▶ **Instruction**:
From the listing below, extract every line that contains the word "document".

-- Begin Exercise input --

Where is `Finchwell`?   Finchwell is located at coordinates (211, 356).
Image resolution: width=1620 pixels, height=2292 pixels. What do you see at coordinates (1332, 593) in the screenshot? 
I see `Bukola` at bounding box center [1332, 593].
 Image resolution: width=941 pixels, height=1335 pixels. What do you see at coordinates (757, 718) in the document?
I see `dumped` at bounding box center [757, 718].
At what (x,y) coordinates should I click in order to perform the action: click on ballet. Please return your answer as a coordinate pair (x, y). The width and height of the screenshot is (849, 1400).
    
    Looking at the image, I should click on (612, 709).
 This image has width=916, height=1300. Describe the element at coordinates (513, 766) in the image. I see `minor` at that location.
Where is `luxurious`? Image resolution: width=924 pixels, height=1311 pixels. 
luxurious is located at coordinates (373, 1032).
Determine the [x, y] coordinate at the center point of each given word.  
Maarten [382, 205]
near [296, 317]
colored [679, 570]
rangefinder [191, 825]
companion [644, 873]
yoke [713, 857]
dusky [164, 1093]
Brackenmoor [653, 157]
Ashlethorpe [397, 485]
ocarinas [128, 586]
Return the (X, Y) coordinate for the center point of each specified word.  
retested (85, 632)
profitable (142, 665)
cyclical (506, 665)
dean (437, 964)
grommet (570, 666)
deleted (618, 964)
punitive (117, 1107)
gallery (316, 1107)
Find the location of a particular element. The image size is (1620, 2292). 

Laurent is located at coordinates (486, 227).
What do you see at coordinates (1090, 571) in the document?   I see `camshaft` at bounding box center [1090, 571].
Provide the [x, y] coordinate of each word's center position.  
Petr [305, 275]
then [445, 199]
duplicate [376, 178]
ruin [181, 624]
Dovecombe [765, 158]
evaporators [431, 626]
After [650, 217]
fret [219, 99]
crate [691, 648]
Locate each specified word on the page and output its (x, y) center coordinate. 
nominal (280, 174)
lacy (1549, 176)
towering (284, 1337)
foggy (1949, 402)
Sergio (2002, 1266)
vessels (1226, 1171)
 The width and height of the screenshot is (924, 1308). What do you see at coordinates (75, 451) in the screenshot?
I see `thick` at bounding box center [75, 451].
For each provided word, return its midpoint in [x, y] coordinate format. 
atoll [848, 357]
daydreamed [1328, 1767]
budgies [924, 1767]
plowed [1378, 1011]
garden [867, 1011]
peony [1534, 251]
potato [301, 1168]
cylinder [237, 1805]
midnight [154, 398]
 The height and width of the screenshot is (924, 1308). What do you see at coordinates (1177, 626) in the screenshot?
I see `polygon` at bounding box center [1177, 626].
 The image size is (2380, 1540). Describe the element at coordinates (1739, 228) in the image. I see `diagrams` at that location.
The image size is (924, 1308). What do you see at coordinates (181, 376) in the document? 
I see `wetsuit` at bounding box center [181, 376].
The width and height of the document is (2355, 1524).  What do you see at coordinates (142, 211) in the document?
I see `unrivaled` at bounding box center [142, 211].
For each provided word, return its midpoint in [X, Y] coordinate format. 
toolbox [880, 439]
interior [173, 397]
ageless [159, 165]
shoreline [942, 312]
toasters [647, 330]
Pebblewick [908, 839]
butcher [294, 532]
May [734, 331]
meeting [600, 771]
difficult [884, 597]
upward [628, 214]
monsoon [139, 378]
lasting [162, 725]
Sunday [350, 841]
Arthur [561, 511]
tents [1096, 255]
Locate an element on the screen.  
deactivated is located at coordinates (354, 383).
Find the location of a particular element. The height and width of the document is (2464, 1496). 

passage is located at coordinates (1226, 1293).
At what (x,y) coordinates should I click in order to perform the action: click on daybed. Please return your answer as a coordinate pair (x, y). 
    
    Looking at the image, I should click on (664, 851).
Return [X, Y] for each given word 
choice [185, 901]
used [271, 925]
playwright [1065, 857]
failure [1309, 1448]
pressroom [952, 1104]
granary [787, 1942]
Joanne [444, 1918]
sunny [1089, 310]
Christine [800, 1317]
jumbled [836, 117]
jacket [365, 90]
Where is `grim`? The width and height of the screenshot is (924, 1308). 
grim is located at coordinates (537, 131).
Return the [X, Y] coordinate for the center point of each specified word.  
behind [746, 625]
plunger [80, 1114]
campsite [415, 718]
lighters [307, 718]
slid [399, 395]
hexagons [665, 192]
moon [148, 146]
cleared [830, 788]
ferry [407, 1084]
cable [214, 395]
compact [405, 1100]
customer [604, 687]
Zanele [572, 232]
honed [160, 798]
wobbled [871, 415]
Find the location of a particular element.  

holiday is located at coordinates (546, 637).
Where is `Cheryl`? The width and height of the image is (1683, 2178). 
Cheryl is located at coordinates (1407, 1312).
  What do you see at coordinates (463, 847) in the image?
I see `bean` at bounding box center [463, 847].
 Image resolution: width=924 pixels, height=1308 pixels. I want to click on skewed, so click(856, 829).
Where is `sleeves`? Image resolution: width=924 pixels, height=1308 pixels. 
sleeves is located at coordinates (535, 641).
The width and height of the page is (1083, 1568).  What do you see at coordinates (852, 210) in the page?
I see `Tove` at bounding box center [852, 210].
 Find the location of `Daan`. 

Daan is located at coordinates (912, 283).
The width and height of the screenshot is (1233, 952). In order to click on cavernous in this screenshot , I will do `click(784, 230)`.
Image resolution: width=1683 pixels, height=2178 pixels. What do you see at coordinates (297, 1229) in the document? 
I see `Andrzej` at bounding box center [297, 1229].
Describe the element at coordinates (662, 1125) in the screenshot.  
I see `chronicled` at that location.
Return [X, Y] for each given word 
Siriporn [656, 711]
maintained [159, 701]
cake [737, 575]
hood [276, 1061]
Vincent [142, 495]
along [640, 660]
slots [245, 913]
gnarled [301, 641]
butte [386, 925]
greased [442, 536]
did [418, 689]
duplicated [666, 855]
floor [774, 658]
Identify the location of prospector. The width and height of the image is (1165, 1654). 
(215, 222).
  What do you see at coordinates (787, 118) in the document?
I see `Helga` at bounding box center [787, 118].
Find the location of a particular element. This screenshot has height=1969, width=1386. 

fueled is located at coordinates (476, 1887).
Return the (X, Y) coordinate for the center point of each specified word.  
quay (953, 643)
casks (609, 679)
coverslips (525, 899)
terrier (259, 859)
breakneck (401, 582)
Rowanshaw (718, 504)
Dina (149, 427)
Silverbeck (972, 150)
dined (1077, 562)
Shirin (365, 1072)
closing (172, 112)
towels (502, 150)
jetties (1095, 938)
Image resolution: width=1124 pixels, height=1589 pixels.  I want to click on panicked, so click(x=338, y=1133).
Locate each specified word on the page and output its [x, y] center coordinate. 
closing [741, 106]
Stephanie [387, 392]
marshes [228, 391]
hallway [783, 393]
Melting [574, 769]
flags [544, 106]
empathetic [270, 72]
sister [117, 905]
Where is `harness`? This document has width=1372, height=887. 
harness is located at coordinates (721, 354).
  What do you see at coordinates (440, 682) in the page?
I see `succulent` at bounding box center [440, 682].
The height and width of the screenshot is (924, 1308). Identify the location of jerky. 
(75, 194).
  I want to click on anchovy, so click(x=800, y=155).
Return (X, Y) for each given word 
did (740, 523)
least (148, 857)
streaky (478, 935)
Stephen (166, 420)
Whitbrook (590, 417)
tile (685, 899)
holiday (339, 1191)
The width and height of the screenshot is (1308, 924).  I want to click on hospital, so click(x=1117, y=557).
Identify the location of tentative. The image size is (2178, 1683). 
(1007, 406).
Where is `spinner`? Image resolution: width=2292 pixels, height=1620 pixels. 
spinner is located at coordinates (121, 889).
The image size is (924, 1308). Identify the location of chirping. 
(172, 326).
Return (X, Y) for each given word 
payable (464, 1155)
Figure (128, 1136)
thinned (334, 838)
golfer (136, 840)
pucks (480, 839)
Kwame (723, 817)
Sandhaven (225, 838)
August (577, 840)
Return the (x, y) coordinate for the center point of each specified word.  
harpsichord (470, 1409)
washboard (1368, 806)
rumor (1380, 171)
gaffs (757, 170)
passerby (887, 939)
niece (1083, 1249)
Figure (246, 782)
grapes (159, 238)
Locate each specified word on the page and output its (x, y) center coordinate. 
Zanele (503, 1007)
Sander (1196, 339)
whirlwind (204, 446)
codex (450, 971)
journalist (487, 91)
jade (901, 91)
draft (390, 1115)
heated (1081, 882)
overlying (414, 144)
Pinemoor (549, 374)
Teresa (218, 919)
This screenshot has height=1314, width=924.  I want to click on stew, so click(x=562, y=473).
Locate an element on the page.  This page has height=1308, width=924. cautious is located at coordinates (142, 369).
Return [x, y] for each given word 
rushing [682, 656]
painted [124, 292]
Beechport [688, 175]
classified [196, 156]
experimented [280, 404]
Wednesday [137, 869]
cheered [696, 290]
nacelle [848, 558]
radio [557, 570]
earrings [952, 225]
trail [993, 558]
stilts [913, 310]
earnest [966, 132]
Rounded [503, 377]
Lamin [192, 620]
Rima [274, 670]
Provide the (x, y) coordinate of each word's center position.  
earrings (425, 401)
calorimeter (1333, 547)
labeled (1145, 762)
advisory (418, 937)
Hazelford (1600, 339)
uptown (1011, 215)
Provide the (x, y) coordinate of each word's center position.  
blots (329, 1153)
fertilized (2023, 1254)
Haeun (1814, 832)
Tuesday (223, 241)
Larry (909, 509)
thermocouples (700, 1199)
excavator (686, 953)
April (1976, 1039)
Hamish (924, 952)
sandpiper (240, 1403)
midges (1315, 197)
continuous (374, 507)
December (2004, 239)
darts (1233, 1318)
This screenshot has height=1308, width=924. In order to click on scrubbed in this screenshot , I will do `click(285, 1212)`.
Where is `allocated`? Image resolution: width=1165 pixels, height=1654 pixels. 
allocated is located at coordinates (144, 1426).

-- End Exercise input --

▶ **The solution**:
 Image resolution: width=941 pixels, height=1335 pixels. What do you see at coordinates (757, 718) in the document?
What do you see at coordinates (1090, 571) in the document?   I see `camshaft` at bounding box center [1090, 571].
The image size is (924, 1308). What do you see at coordinates (181, 376) in the document? 
The width and height of the document is (2355, 1524).  What do you see at coordinates (142, 211) in the document?
Find the location of a particular element. The height and width of the document is (2464, 1496). 
Image resolution: width=1683 pixels, height=2178 pixels. What do you see at coordinates (297, 1229) in the document? 
  What do you see at coordinates (787, 118) in the document?
Where is `harness`? This document has width=1372, height=887. 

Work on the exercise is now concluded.